§ What is needed:
Count the lines in the records below that contain the string "larger", matching case exactly. Reply with the number alone.

§ Data listing:
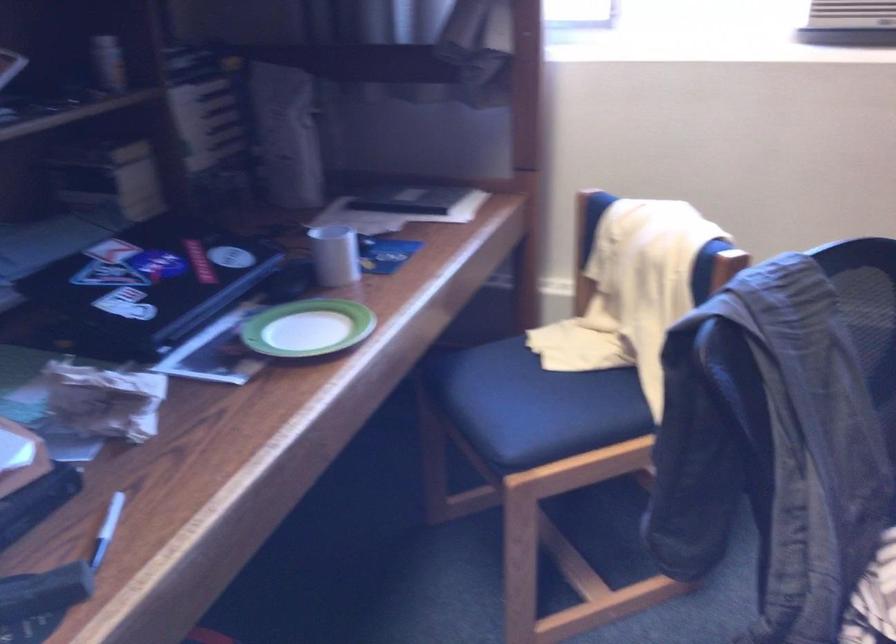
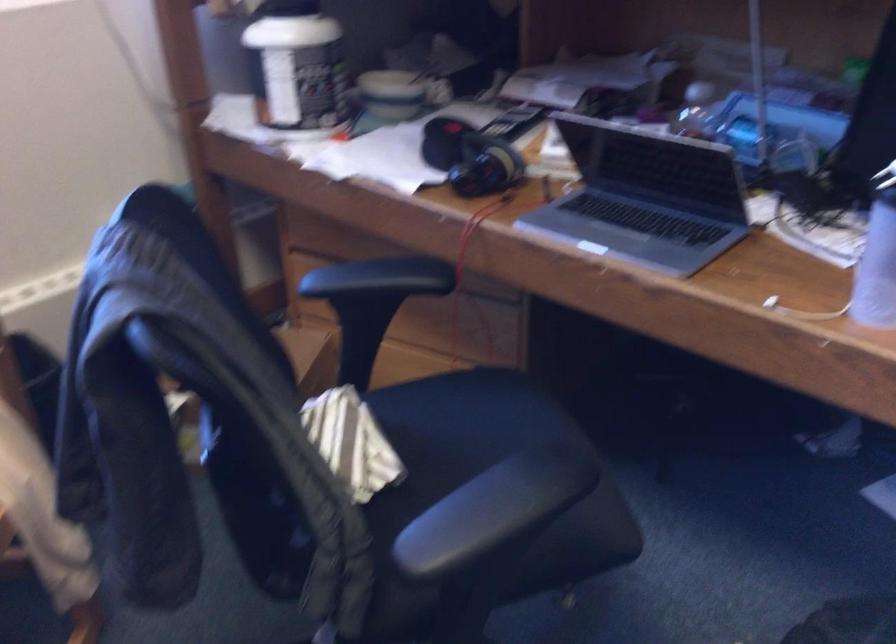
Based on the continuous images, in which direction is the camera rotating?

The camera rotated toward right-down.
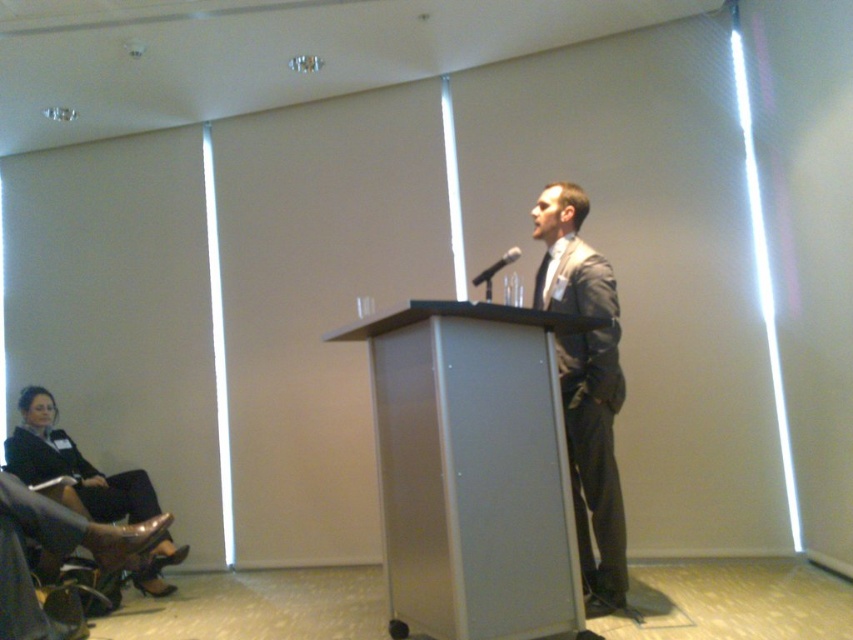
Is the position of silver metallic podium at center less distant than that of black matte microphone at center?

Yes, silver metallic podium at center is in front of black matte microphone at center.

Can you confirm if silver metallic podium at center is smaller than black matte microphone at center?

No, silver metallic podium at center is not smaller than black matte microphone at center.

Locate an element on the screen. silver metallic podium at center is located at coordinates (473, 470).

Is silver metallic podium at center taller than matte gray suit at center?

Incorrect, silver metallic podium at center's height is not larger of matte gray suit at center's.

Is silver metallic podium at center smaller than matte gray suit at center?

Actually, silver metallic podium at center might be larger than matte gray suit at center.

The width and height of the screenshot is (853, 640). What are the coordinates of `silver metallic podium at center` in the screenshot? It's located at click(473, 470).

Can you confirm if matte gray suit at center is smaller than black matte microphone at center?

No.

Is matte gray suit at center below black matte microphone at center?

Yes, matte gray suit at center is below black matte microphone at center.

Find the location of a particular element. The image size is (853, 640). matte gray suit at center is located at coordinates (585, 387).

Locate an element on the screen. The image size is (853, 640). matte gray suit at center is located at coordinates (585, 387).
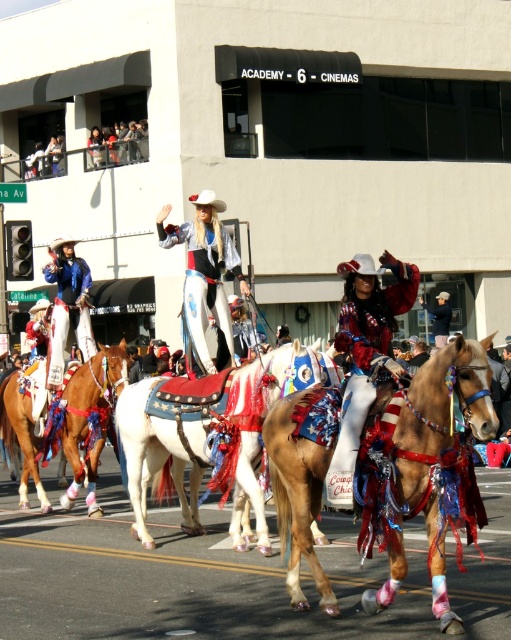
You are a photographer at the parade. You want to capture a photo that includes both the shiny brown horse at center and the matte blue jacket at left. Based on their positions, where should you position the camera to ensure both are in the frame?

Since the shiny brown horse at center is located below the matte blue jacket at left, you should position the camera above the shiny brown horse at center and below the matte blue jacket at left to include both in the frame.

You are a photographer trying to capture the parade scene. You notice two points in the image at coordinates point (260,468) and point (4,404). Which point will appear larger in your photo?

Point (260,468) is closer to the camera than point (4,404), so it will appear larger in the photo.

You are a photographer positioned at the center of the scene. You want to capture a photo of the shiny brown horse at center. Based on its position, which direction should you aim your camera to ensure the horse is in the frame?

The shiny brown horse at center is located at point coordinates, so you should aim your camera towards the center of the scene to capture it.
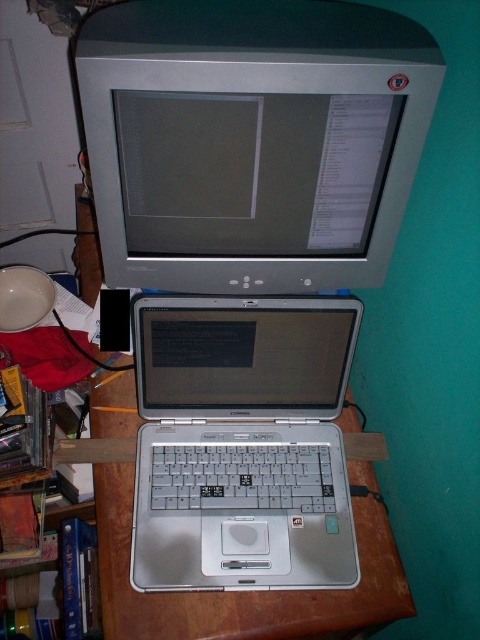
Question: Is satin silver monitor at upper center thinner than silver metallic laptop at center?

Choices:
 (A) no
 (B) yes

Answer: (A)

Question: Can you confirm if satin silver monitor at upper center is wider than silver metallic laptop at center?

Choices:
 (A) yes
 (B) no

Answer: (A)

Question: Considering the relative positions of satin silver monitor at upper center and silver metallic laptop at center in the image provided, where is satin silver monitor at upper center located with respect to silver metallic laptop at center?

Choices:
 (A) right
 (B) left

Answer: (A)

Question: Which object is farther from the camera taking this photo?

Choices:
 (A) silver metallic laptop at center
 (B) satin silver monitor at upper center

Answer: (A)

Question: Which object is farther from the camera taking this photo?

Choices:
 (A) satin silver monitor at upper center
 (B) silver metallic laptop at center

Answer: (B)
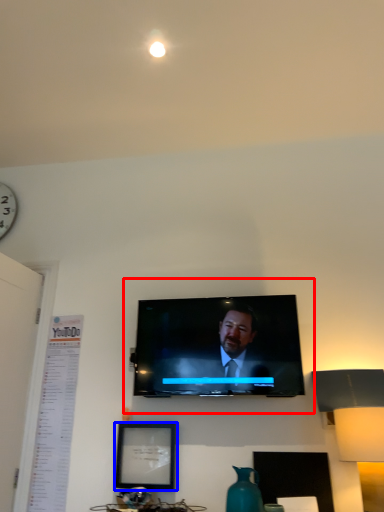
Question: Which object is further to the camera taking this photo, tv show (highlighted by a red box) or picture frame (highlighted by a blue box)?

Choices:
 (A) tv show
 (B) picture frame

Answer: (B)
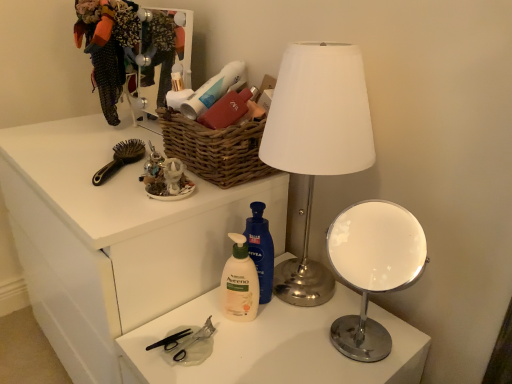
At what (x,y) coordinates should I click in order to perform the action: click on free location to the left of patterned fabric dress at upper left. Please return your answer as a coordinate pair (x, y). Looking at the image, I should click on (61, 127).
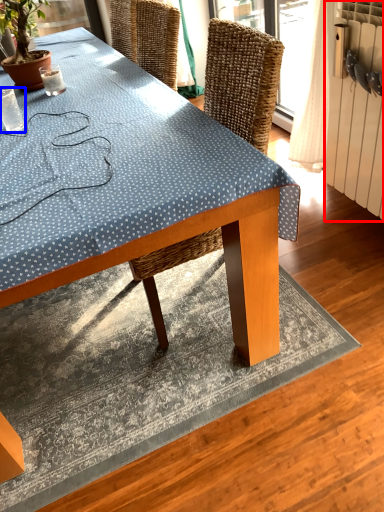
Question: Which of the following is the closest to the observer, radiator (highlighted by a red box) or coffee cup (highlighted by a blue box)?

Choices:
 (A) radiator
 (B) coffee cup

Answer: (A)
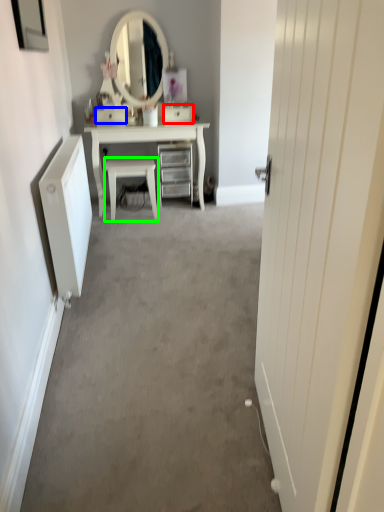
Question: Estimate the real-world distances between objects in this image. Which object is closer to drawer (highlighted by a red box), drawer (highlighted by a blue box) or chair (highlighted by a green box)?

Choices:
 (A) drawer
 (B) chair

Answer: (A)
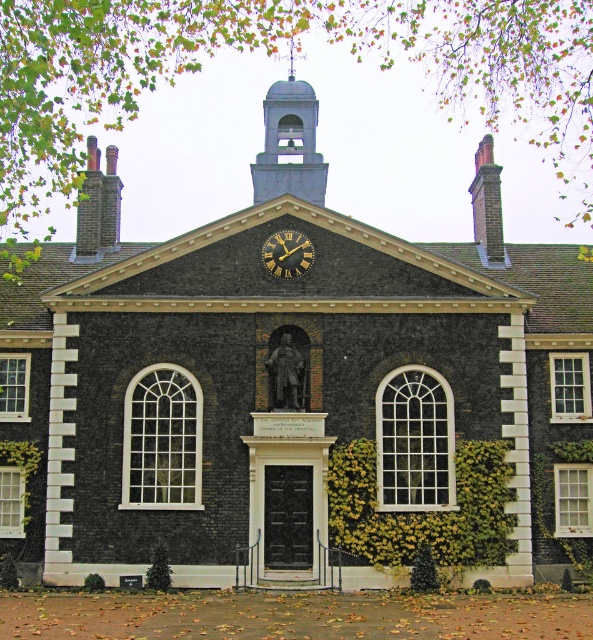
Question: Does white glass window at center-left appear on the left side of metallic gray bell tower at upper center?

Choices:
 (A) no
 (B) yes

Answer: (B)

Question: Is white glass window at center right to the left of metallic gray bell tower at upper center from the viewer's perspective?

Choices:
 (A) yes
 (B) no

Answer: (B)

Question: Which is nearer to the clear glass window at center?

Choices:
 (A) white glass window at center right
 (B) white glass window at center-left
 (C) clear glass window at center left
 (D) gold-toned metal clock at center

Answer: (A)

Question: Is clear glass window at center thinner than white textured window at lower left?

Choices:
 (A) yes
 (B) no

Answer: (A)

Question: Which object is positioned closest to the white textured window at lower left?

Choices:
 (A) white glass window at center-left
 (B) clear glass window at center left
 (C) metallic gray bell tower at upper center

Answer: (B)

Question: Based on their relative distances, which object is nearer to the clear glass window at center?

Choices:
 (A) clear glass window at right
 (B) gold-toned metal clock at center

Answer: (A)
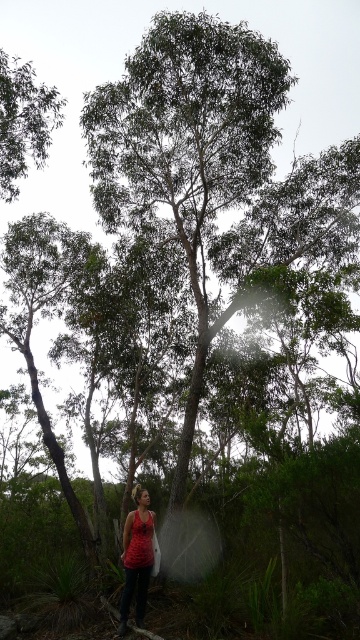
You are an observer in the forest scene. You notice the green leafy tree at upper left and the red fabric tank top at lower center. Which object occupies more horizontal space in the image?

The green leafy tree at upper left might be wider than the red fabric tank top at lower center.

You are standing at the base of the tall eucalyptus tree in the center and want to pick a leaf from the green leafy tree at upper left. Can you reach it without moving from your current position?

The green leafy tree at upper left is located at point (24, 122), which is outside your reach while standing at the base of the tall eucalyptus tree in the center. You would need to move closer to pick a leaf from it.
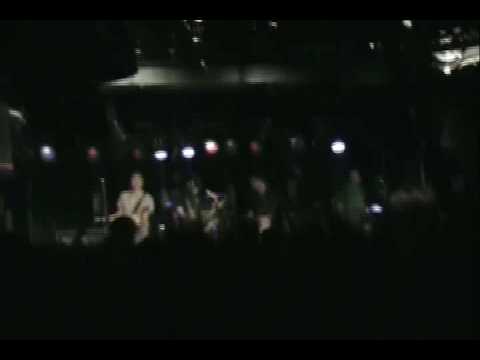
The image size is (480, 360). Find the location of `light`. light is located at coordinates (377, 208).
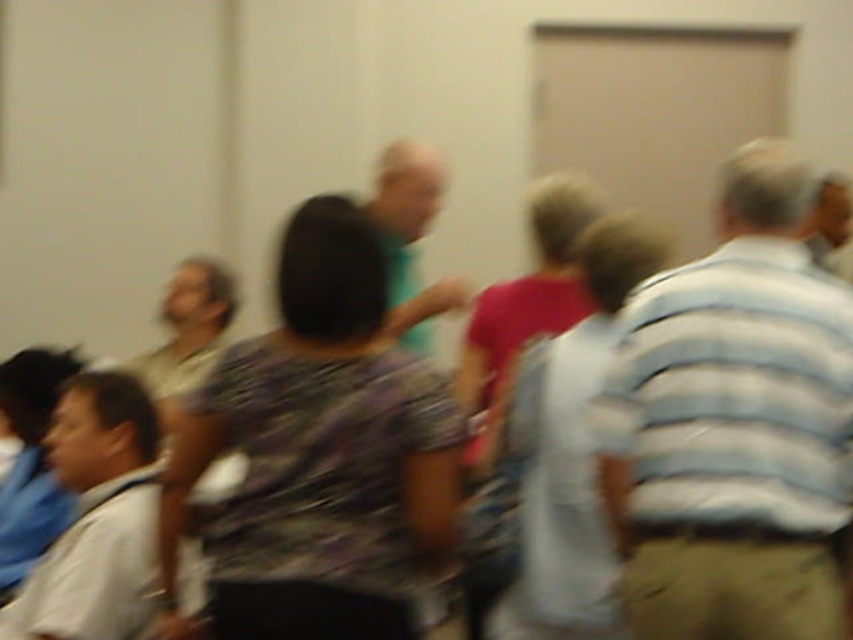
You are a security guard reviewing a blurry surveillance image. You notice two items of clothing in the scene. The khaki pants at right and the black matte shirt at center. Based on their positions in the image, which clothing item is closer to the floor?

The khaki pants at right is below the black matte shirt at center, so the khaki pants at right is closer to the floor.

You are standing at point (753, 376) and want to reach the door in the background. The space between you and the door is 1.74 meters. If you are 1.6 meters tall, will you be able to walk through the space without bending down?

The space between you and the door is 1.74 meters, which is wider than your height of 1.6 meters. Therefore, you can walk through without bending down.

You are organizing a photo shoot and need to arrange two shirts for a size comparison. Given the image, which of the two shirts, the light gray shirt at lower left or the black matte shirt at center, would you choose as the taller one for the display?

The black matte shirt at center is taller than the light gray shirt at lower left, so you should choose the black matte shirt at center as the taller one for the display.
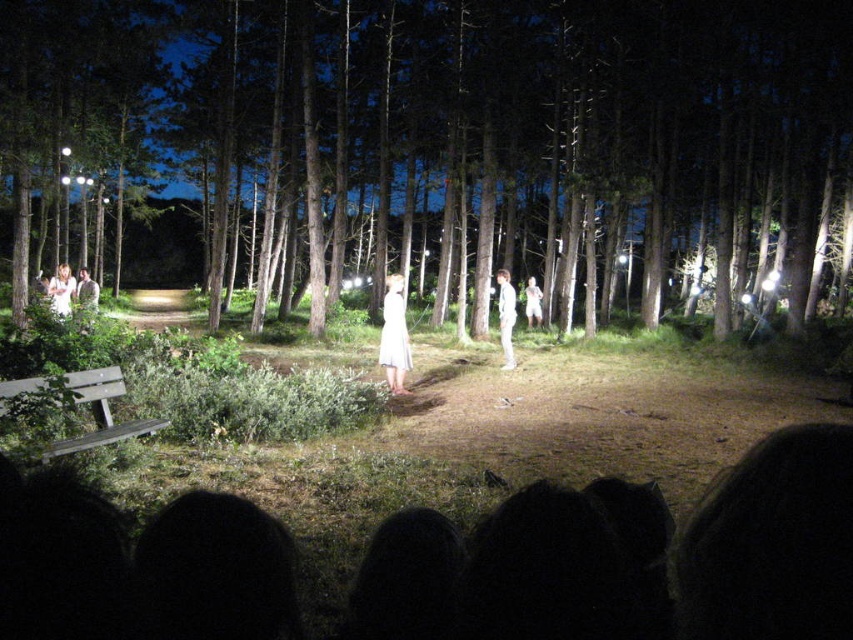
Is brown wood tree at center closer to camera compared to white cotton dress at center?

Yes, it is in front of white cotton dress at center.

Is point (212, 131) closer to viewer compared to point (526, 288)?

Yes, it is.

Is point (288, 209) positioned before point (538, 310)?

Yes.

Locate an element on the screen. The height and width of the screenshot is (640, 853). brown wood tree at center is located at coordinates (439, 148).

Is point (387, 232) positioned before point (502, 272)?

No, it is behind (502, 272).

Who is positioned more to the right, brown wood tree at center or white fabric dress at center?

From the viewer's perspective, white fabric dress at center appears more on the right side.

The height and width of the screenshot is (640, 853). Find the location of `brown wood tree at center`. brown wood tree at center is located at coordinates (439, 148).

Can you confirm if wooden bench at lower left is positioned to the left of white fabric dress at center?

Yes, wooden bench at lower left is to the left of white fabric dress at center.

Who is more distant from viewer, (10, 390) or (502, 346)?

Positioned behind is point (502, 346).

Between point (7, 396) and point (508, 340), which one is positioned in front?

§ Finished answer:
4